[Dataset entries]
>> Begin

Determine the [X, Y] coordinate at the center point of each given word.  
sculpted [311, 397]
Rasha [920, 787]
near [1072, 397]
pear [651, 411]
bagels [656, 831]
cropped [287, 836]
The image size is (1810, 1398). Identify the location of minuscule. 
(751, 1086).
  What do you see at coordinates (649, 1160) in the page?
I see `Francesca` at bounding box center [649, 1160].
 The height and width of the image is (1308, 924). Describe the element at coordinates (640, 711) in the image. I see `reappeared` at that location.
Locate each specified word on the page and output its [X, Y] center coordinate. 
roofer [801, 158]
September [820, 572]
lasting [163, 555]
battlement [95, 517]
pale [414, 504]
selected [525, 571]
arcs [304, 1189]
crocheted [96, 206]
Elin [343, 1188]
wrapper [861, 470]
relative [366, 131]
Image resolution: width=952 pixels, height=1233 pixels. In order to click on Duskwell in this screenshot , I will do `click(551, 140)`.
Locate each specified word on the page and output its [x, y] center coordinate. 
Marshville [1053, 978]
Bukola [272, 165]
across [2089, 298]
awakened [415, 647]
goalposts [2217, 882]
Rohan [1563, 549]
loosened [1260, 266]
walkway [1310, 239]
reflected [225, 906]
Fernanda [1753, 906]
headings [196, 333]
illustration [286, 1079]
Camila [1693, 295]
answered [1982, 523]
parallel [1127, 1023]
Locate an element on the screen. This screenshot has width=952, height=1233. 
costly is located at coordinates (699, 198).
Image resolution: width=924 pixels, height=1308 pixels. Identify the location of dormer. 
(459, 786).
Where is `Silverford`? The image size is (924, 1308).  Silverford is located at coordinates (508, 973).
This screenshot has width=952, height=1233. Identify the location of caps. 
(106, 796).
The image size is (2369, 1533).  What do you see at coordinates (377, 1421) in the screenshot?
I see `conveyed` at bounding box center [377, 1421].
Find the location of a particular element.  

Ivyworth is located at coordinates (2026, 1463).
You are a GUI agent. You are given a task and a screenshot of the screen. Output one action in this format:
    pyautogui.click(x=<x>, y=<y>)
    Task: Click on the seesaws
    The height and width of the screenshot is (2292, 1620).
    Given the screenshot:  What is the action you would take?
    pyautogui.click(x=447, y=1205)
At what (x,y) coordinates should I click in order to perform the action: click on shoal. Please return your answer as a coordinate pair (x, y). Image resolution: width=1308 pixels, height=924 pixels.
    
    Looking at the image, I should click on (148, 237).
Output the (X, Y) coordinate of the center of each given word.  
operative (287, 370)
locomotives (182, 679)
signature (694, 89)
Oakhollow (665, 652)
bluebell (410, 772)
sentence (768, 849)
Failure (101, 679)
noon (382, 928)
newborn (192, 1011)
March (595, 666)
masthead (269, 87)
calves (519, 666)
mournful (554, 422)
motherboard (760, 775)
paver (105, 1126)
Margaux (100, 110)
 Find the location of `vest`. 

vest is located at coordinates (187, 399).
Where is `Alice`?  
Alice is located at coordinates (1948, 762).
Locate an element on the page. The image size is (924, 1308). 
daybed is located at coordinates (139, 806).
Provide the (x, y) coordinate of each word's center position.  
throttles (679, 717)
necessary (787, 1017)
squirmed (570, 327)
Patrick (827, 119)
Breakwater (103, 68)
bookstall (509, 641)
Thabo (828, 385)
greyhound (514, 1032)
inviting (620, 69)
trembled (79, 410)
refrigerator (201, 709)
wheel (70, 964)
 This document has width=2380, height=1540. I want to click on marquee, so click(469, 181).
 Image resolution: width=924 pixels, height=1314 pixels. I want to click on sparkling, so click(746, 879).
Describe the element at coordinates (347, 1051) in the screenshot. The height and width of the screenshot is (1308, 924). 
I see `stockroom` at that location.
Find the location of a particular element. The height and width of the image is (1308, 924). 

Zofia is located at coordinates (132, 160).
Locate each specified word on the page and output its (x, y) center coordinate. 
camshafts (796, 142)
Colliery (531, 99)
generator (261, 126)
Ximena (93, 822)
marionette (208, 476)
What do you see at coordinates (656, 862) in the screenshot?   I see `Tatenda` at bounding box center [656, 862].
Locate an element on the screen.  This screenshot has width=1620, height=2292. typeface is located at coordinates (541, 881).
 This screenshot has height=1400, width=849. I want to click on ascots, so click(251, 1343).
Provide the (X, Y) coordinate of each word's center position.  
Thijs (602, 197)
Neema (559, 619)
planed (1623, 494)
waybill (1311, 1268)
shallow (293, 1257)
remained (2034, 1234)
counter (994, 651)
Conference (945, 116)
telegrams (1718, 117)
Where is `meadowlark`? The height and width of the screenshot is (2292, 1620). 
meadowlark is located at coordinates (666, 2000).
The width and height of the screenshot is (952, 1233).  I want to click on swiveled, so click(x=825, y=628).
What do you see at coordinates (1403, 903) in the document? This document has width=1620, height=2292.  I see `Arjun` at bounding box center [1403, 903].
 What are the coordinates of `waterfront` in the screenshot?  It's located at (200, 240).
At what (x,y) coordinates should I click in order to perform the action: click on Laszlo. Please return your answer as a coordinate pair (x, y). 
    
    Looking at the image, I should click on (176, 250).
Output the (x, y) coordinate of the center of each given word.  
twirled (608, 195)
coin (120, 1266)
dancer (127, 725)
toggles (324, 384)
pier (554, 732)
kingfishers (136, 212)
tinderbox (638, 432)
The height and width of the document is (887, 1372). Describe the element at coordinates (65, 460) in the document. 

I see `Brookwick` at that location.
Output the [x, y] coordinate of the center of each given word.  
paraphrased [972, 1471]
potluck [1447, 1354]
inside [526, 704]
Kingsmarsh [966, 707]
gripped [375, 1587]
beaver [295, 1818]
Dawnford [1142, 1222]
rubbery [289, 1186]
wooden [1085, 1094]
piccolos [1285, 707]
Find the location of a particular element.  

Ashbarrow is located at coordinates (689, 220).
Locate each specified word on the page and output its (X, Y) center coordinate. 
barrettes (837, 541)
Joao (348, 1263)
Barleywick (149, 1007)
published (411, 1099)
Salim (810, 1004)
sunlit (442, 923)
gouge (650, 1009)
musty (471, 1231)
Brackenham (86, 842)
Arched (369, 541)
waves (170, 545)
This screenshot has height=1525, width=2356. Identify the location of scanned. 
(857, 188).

>> End

__Exercise instructions__.
Present the lines as a numbered list, from the very first line of the records through the line containing "cropped [287, 836]", both included. Leave out any blank lines.

__Output for this task__.
1. Determine the [X, Y] coordinate at the center point of each given word.  
2. sculpted [311, 397]
3. Rasha [920, 787]
4. near [1072, 397]
5. pear [651, 411]
6. bagels [656, 831]
7. cropped [287, 836]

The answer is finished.